Colored object listings:
== Segment start ==

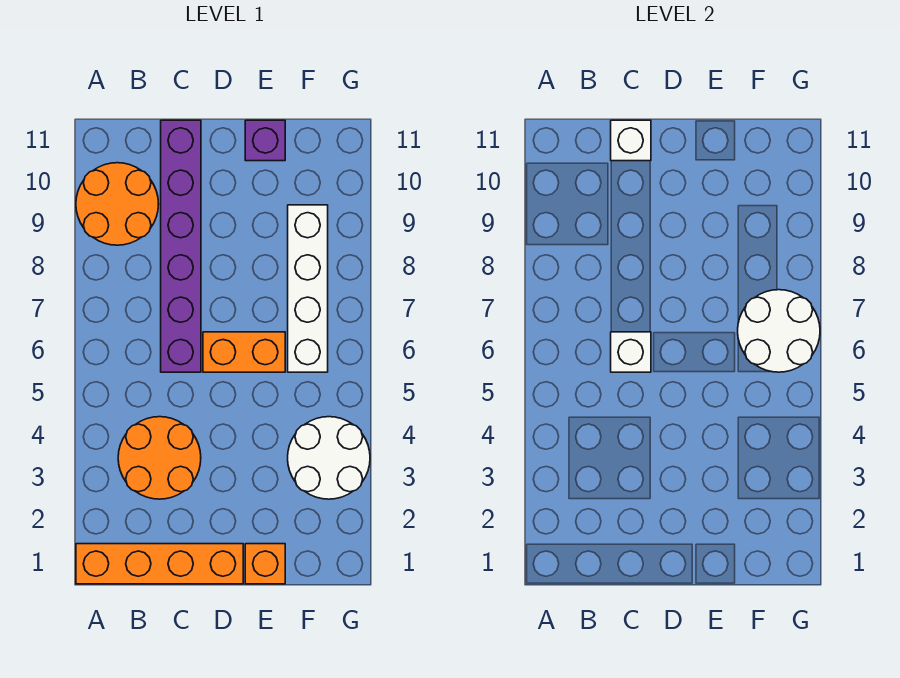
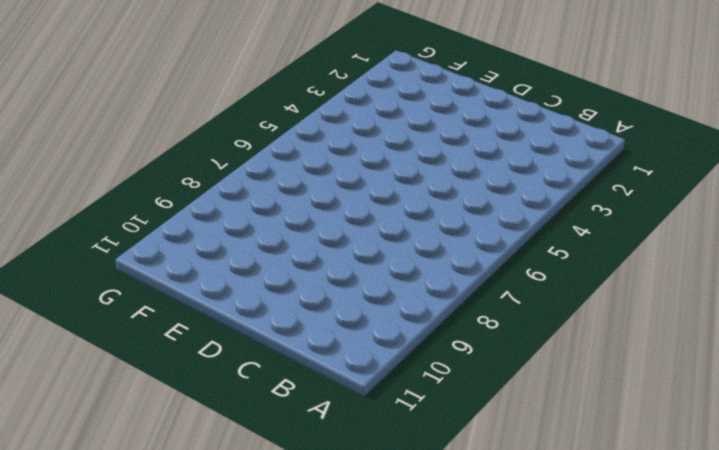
none -> orange brick A1:D1 level 1
none -> orange round brick A9:B10 level 1
none -> orange round brick B3:C4 level 1

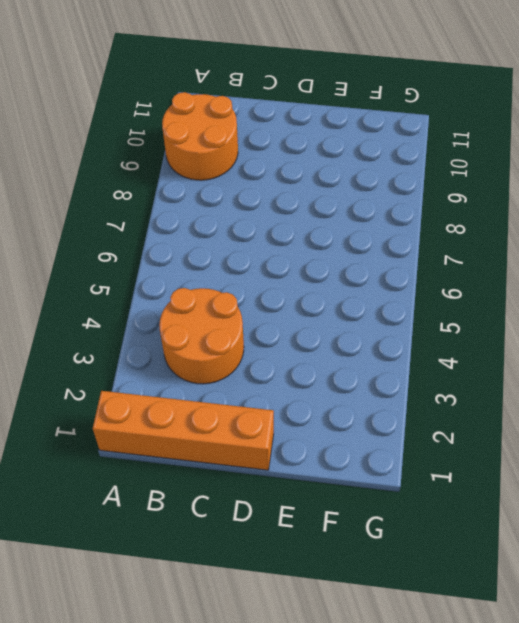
none -> purple brick C6:C11 level 1
none -> orange brick D6:E6 level 1
none -> orange brick E1 level 1

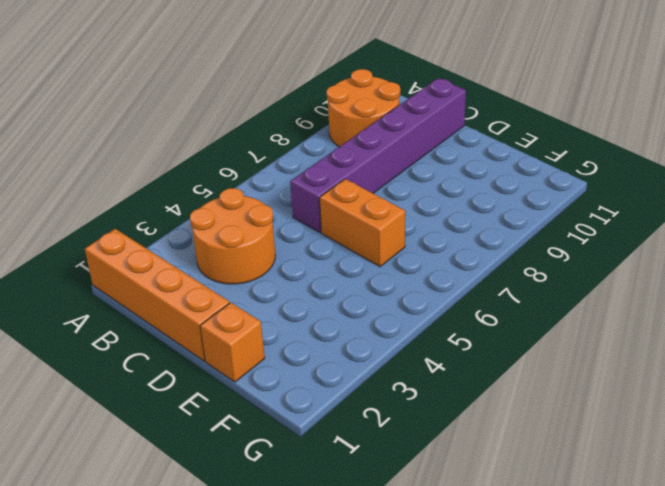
none -> purple brick E11 level 1
none -> white round brick F3:G4 level 1
none -> white brick F6:F9 level 1

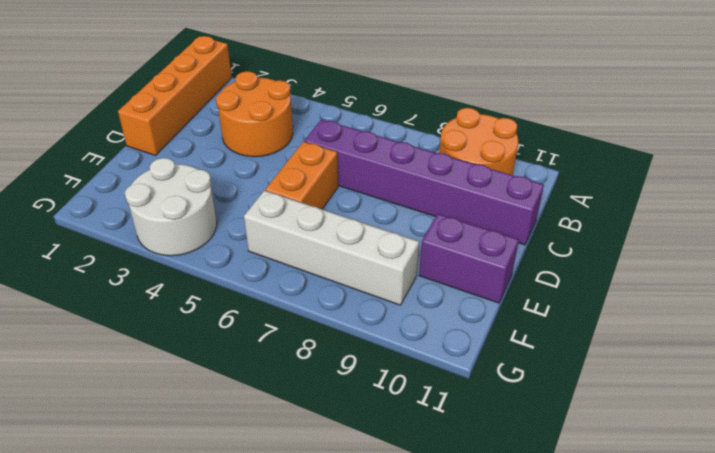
purple brick E10:E11 level 1 -> purple brick E11 level 1
none -> orange brick E1 level 1
none -> white brick C6 level 2
none -> white brick C11 level 2

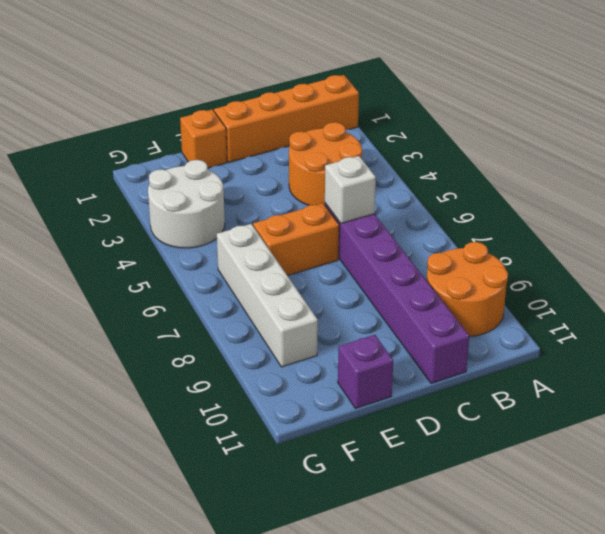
none -> white brick C11 level 2
none -> white round brick F6:G7 level 2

== Segment end ==

What is being asked: From the first line to the last, output the data exactly; skip any pictures.

Task result:
none -> orange brick A1:D1 level 1
none -> orange round brick A9:B10 level 1
none -> orange round brick B3:C4 level 1

none -> purple brick C6:C11 level 1
none -> orange brick D6:E6 level 1
none -> orange brick E1 level 1

none -> purple brick E11 level 1
none -> white round brick F3:G4 level 1
none -> white brick F6:F9 level 1

purple brick E10:E11 level 1 -> purple brick E11 level 1
none -> orange brick E1 level 1
none -> white brick C6 level 2
none -> white brick C11 level 2

none -> white brick C11 level 2
none -> white round brick F6:G7 level 2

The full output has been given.